» What you will do
Please return the records below exactly as they stand, with the pictures removed.

◆ ◆ ◆

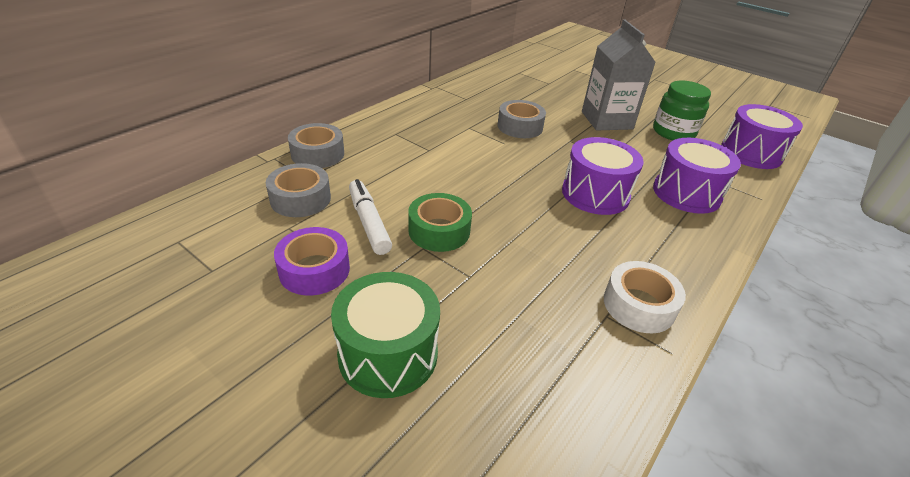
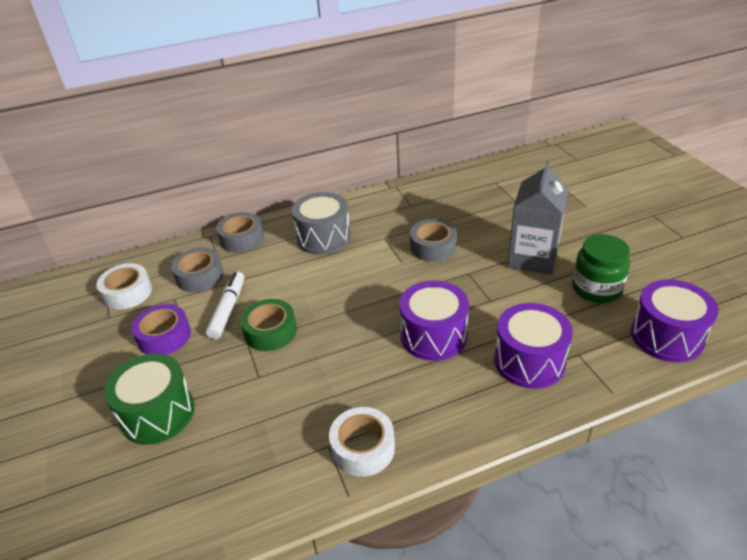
camera: 35 degrees right, 0 degrees up
(215, 237) = (127, 293): none -> white tape
(409, 137) = (323, 238): none -> grey drum

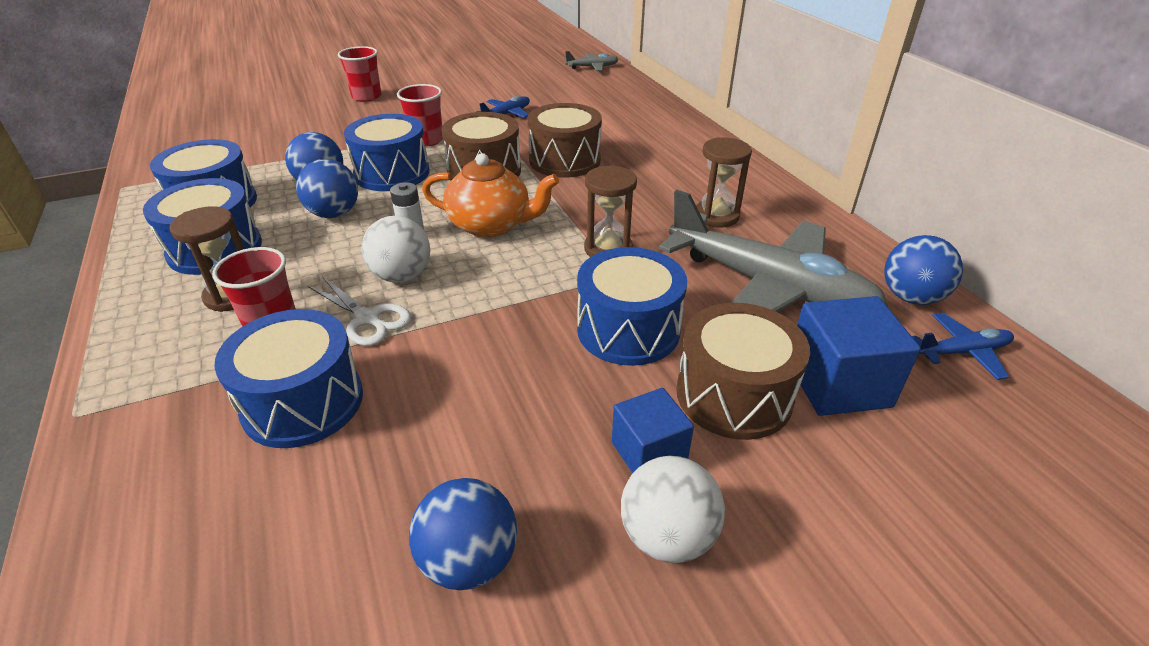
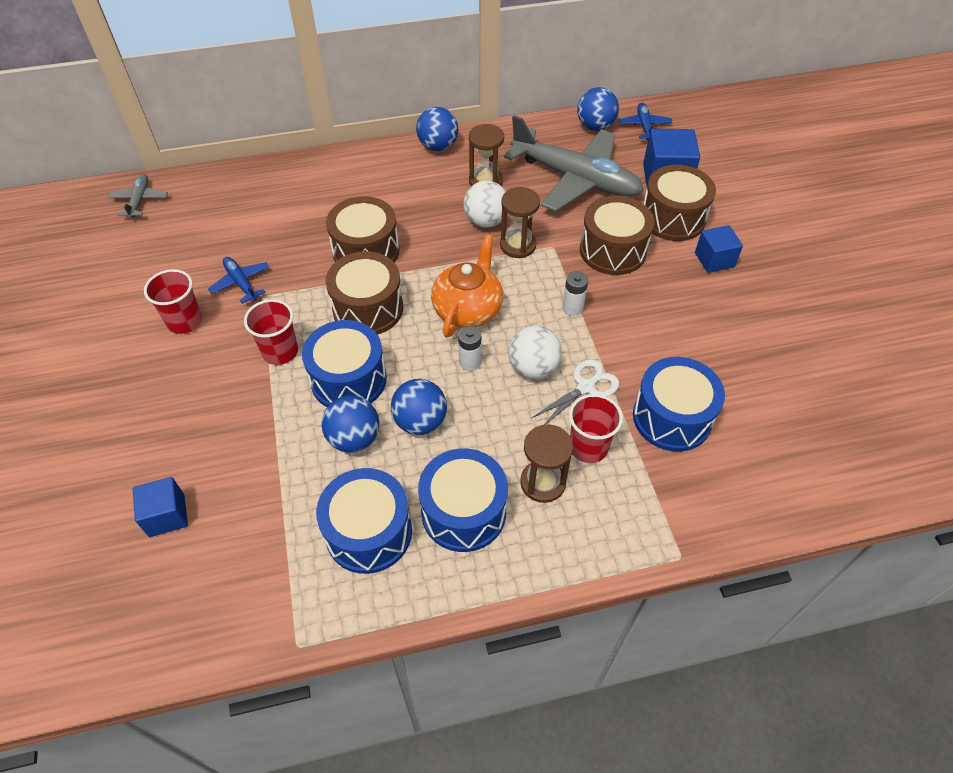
camera: 80 degrees left, 15 degrees up
(266, 125) = (167, 515): none -> blue cube
(366, 97) = (119, 412): red cup -> red cup (185, 321)
(469, 561) = (783, 336): blue ball -> blue ball (438, 146)
(505, 299) = (572, 308): none -> white battery
(628, 330) = (612, 250): blue drum -> brown drum
(667, 536) = (765, 263): white ball -> white ball (486, 221)
(768, 286) = (575, 179): grey plane -> grey plane turned 75 degrees clockwise

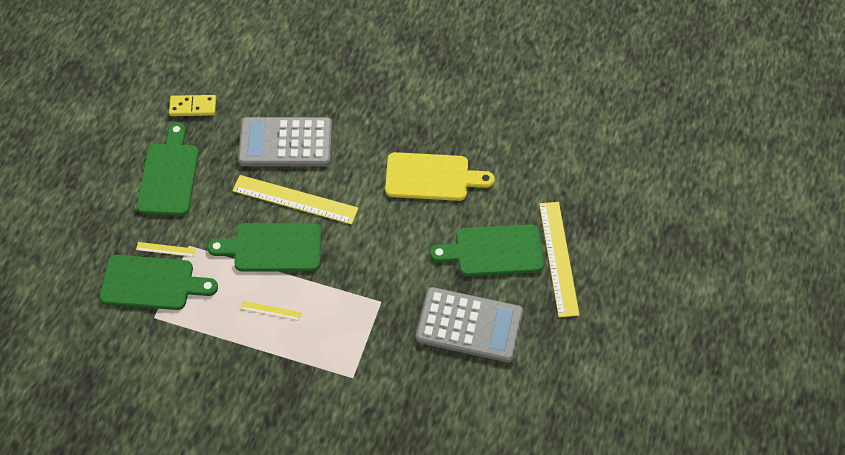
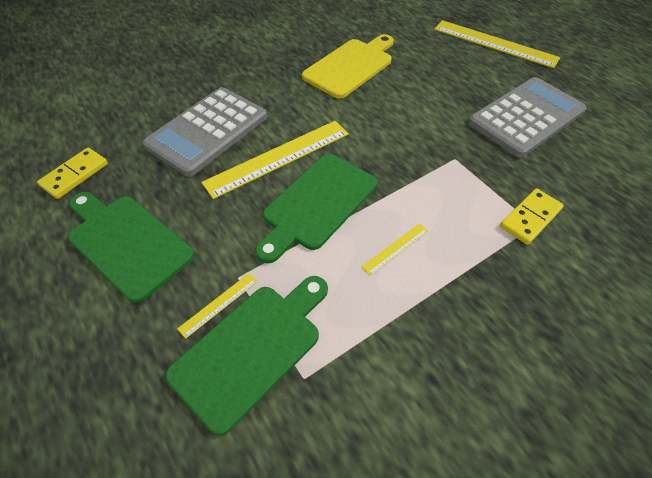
camera: 50 degrees left, 5 degrees down
(357, 372) = (530, 218): none -> yellow domino
(494, 251) = (458, 69): green cutting board -> none

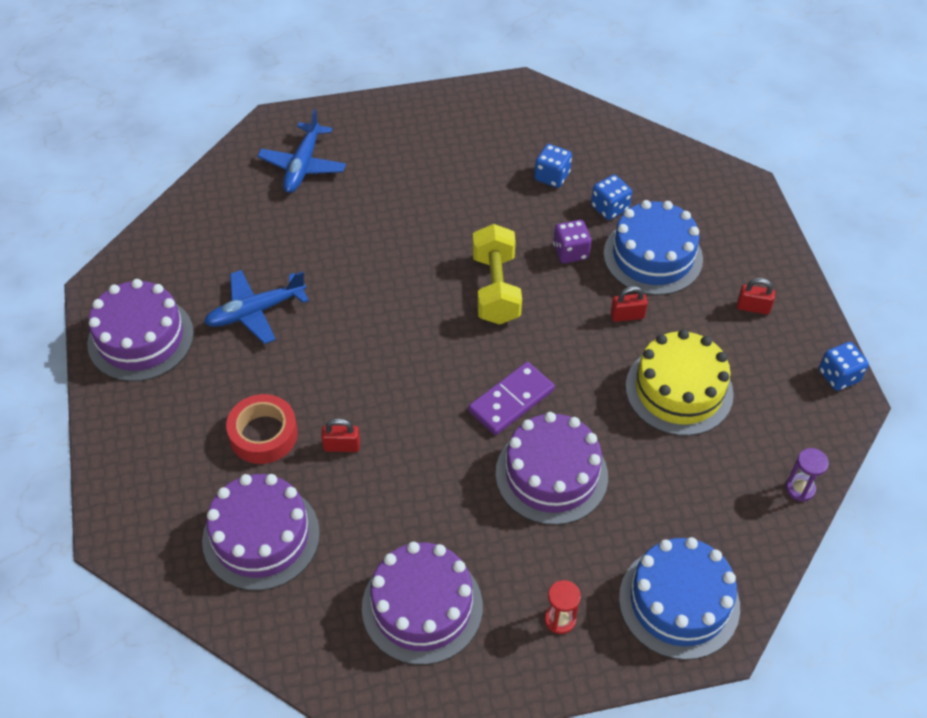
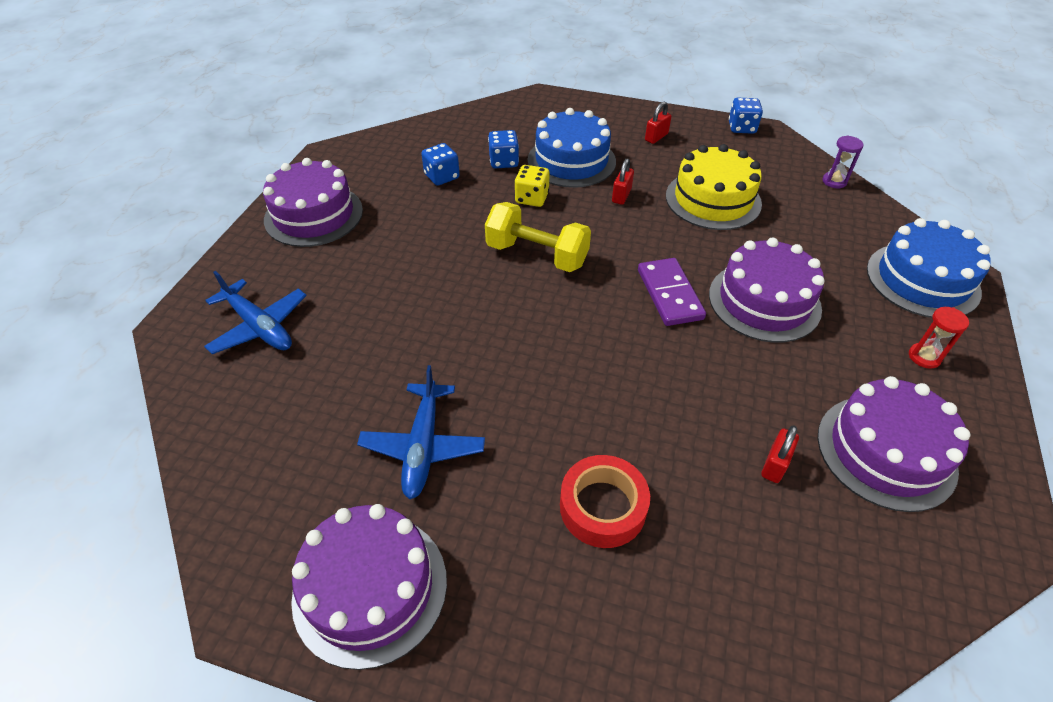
camera: 60 degrees left, 5 degrees down
(261, 536) = (747, 566): purple cake -> purple cake (313, 215)
(341, 446) = (656, 440): red padlock -> red padlock (775, 465)
(570, 252) = (532, 198): purple dice -> yellow dice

◆ ◆ ◆

» Output below
camera: 35 degrees right, 0 degrees up
(215, 237) = (127, 293): none -> white tape
(409, 137) = (323, 238): none -> grey drum

camera: 80 degrees left, 15 degrees up
(266, 125) = (167, 515): none -> blue cube
(366, 97) = (119, 412): red cup -> red cup (185, 321)
(469, 561) = (783, 336): blue ball -> blue ball (438, 146)
(505, 299) = (572, 308): none -> white battery
(628, 330) = (612, 250): blue drum -> brown drum
(667, 536) = (765, 263): white ball -> white ball (486, 221)
(768, 286) = (575, 179): grey plane -> grey plane turned 75 degrees clockwise

camera: 50 degrees left, 5 degrees down
(357, 372) = (530, 218): none -> yellow domino
(494, 251) = (458, 69): green cutting board -> none

camera: 60 degrees left, 5 degrees down
(261, 536) = (747, 566): purple cake -> purple cake (313, 215)
(341, 446) = (656, 440): red padlock -> red padlock (775, 465)
(570, 252) = (532, 198): purple dice -> yellow dice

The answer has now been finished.